Data to process:
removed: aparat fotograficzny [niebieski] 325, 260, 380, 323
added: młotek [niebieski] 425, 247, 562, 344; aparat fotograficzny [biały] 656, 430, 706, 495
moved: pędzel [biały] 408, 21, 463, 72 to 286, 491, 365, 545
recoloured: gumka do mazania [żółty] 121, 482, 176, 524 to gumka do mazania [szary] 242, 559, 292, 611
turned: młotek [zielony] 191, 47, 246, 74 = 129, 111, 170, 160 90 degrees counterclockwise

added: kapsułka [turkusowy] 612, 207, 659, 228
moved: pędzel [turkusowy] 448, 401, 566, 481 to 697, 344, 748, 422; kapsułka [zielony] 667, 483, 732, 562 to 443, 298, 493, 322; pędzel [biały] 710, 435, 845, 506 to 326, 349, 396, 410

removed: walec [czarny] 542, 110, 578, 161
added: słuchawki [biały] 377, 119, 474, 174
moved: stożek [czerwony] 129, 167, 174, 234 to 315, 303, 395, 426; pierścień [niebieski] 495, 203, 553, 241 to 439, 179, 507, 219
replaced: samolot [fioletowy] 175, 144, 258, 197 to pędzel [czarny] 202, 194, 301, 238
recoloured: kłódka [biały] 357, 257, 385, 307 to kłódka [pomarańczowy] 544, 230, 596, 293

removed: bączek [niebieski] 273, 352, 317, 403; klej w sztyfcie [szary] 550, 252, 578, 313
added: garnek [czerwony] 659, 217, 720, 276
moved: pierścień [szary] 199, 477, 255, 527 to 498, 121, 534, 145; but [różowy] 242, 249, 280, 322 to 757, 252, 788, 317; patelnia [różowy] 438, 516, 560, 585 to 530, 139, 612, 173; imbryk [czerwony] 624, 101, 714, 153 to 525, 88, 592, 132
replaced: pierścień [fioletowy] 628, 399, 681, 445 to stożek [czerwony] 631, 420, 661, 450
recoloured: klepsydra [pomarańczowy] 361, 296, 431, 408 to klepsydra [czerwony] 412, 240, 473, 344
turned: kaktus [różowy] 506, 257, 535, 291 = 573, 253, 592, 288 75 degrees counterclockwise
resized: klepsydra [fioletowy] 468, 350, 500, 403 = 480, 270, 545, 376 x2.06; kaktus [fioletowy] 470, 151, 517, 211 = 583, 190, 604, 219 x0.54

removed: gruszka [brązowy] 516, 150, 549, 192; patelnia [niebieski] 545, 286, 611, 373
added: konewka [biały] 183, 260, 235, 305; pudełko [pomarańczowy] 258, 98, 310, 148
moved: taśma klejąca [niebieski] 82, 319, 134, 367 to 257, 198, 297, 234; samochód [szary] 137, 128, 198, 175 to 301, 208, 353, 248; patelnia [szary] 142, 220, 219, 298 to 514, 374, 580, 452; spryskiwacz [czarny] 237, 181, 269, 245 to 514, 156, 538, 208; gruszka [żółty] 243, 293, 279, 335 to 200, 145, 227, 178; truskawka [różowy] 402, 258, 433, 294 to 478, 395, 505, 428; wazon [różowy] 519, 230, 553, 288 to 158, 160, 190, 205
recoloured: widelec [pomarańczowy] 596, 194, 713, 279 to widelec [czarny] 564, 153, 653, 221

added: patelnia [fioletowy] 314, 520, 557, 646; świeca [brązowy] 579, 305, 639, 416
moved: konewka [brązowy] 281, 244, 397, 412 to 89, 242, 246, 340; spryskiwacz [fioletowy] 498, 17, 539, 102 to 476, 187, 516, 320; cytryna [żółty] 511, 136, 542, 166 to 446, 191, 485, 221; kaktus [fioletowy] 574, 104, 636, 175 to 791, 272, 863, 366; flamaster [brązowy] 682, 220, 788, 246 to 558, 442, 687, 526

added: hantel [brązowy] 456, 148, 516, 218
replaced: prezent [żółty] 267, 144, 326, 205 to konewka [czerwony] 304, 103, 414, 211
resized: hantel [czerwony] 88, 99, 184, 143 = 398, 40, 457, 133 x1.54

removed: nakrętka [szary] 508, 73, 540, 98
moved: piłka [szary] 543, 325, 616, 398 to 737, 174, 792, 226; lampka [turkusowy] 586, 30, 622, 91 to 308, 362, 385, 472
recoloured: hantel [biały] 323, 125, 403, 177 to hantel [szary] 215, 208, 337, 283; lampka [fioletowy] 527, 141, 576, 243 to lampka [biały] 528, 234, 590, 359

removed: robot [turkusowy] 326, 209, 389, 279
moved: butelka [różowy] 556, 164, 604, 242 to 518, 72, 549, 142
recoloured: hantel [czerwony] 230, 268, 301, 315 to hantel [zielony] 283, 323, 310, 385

Directions for this task:
Which lines above include the word "fotograficzny"? Show each one.

Exercise response:
removed: aparat fotograficzny [niebieski] 325, 260, 380, 323
added: młotek [niebieski] 425, 247, 562, 344; aparat fotograficzny [biały] 656, 430, 706, 495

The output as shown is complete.